*** Opening of DATA FOR REVIEW ***

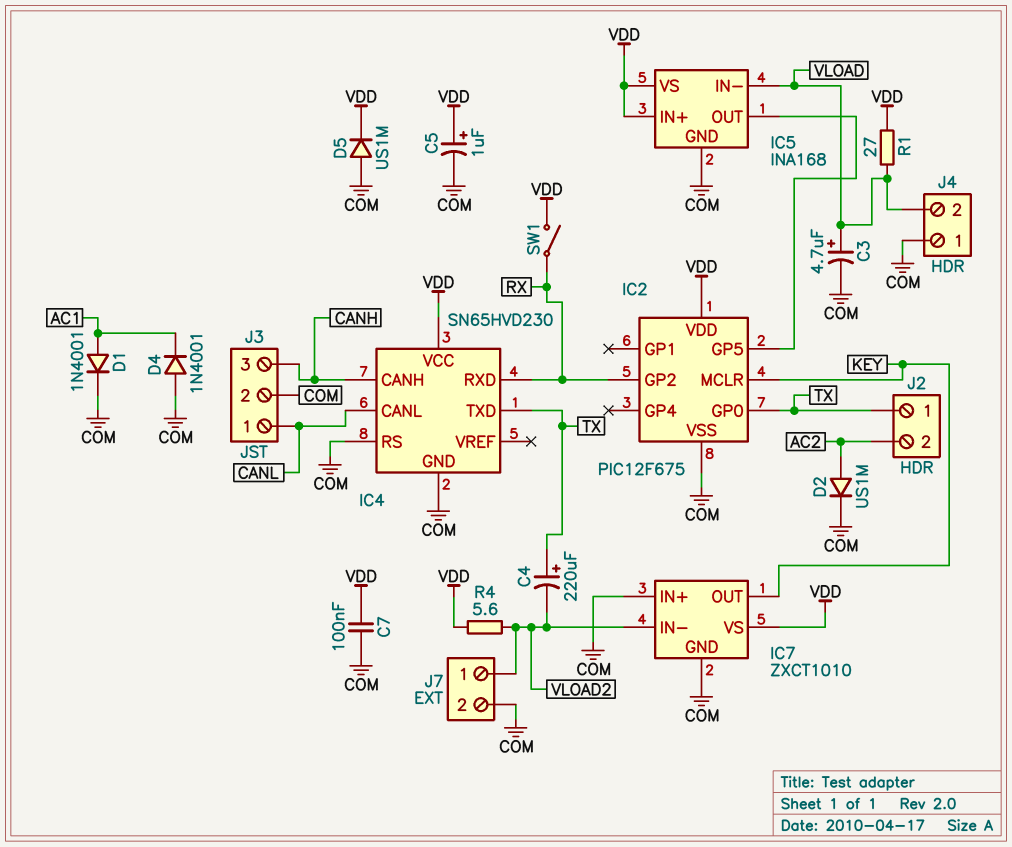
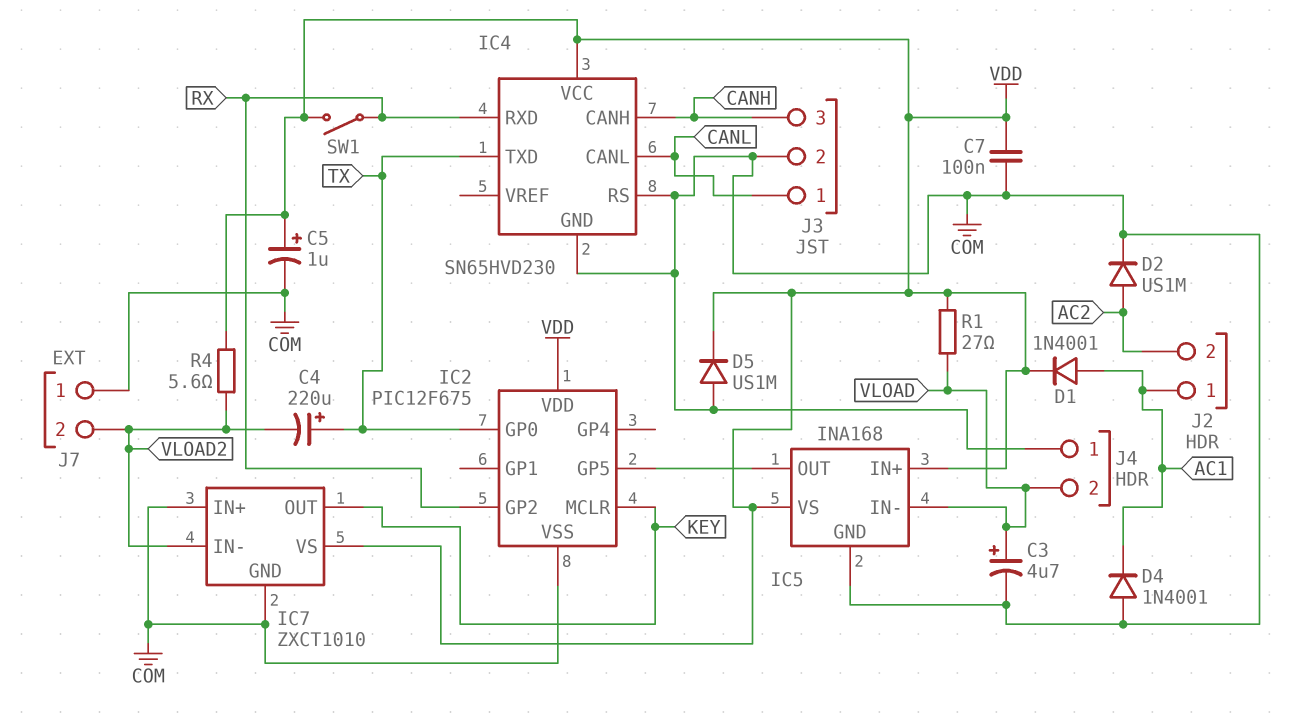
D1: diode 1N4001 (A AC1, K COM) -> diode 1N4001 (A AC1, K VDD)
J2 pin 1: TX -> AC1
J7 pin 1: VLOAD2 -> COM
J7 pin 2: COM -> VLOAD2

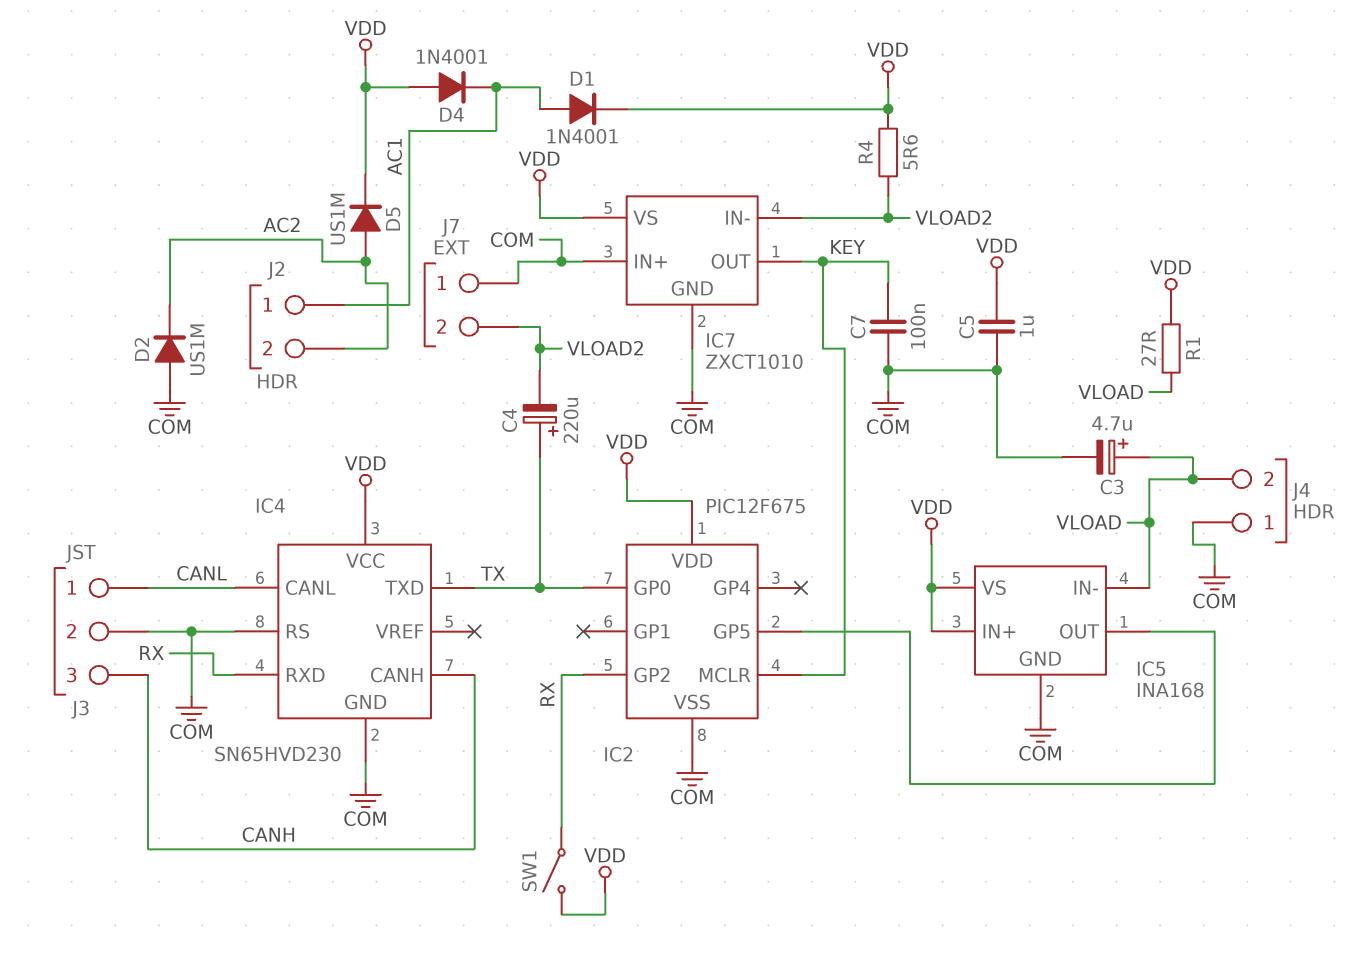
C5: 1uF (plus VDD, minus COM) -> 1uF (COM, VDD)
C7: 100nF (COM, VDD) -> 100nF (COM, KEY)
D2: diode US1M (A AC2, K COM) -> diode US1M (A COM, K AC2)
D4: diode 1N4001 (A COM, K AC1) -> diode 1N4001 (A VDD, K AC1)
D5: diode US1M (A COM, K VDD) -> diode US1M (A AC2, K VDD)

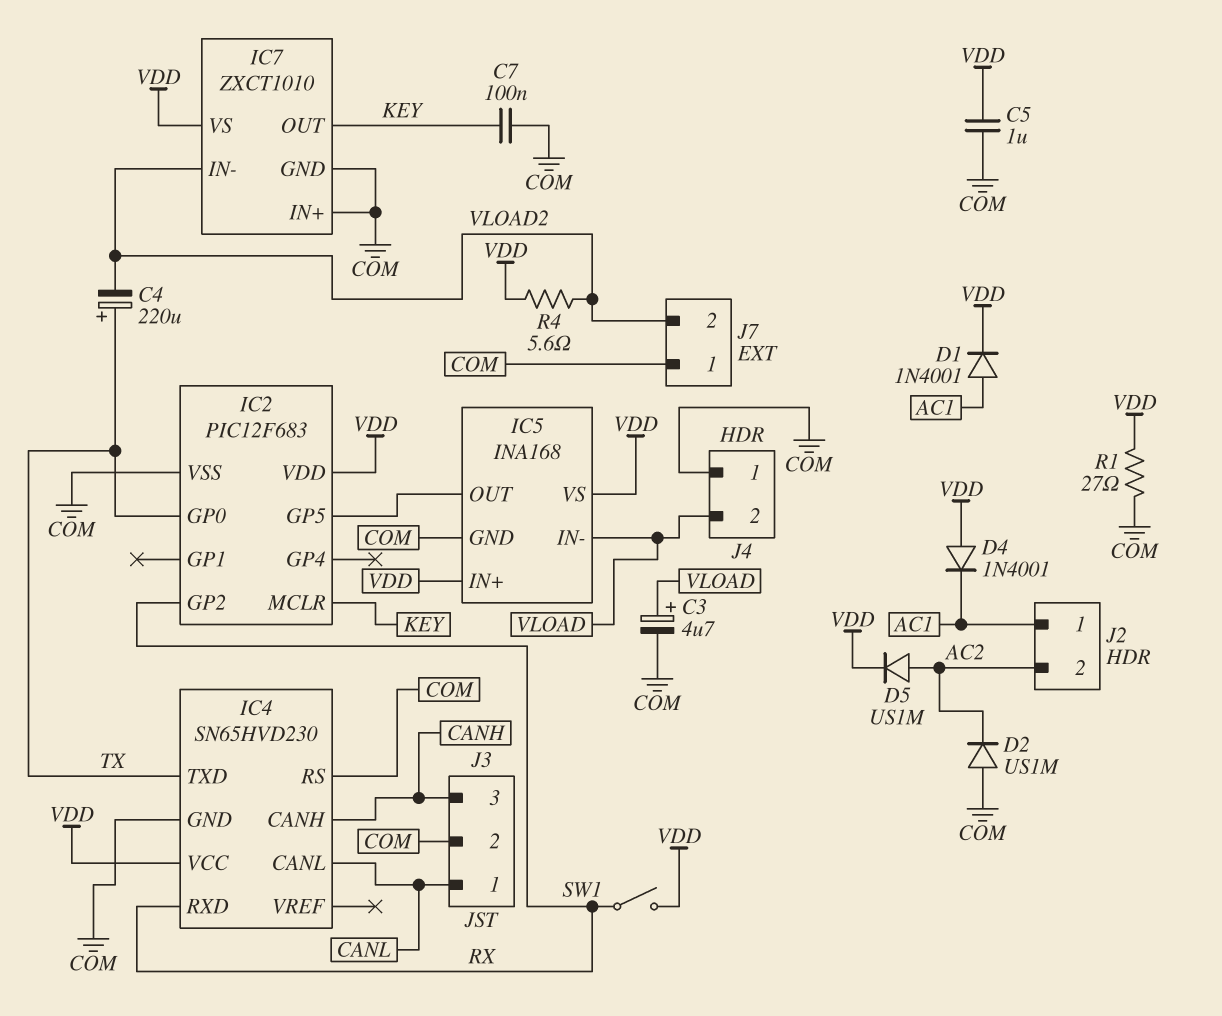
IC2: PIC12F675 -> PIC12F683
R1: 27 (VDD, VLOAD) -> 27 (COM, VDD)

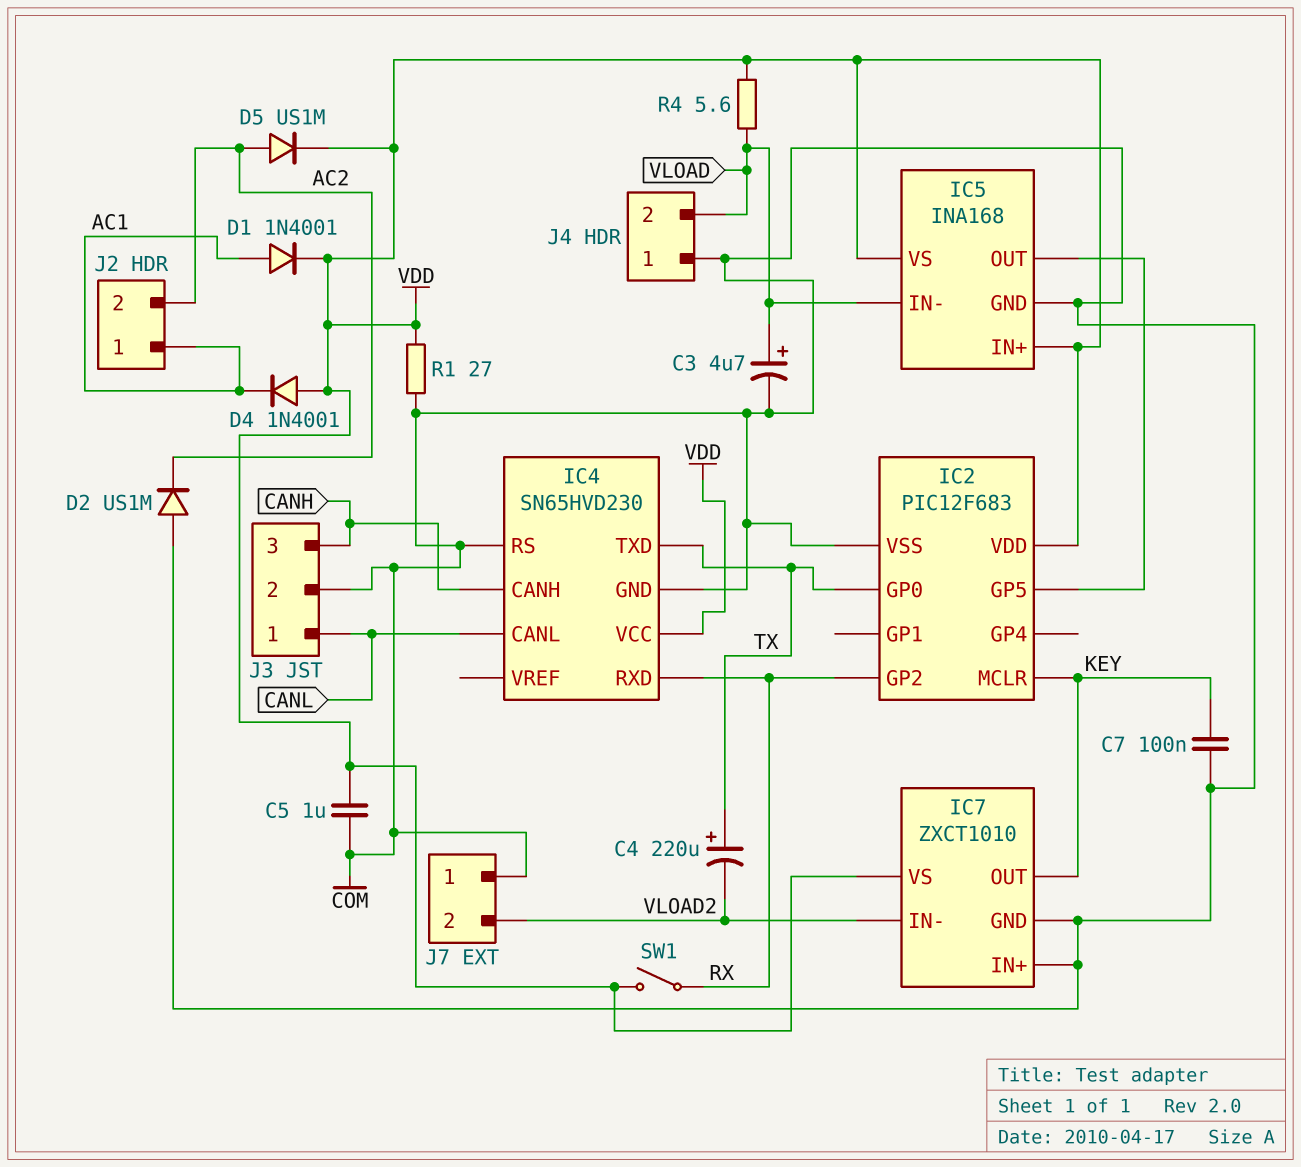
R4: 5.6 (VDD, VLOAD2) -> 5.6 (VDD, VLOAD)

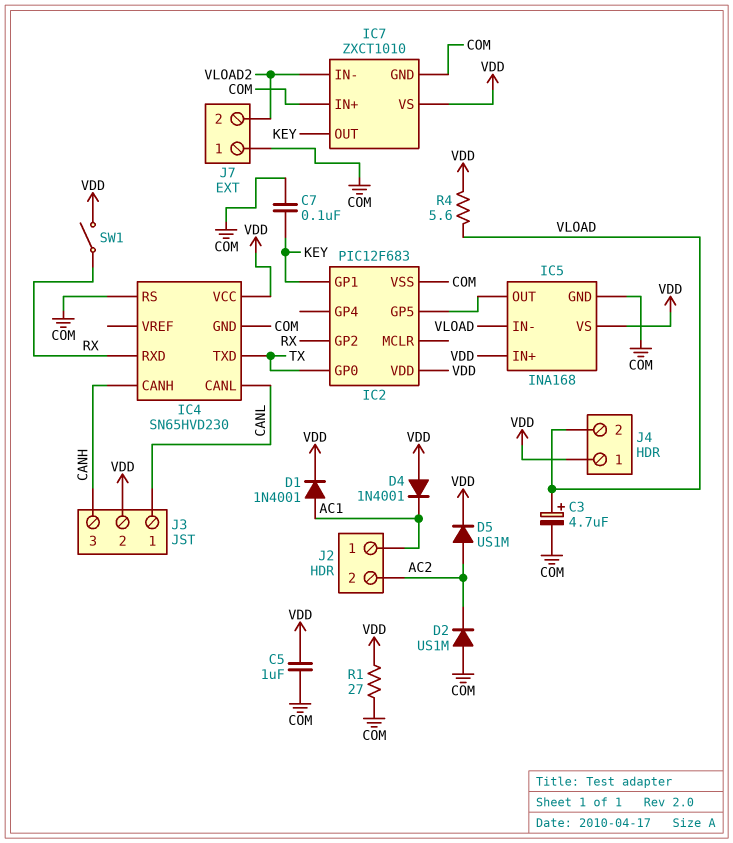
C4: 220uF (plus TX, minus VLOAD2) -> none
IC2 pin GP1: none -> KEY
IC2 pin MCLR: KEY -> none
J3 pin 2: COM -> VDD
J4 pin 1: COM -> VDD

*** Close of DATA FOR REVIEW ***

**WHAT IS EXPECTED**. Reproduce exactly the entries from their first line through the line containing "C7: 100nF (COM, VDD) -> 100nF (COM, KEY)", including both, and omit any pictures.

**FINISHED EXERCISE**.
D1: diode 1N4001 (A AC1, K COM) -> diode 1N4001 (A AC1, K VDD)
J2 pin 1: TX -> AC1
J7 pin 1: VLOAD2 -> COM
J7 pin 2: COM -> VLOAD2

C5: 1uF (plus VDD, minus COM) -> 1uF (COM, VDD)
C7: 100nF (COM, VDD) -> 100nF (COM, KEY)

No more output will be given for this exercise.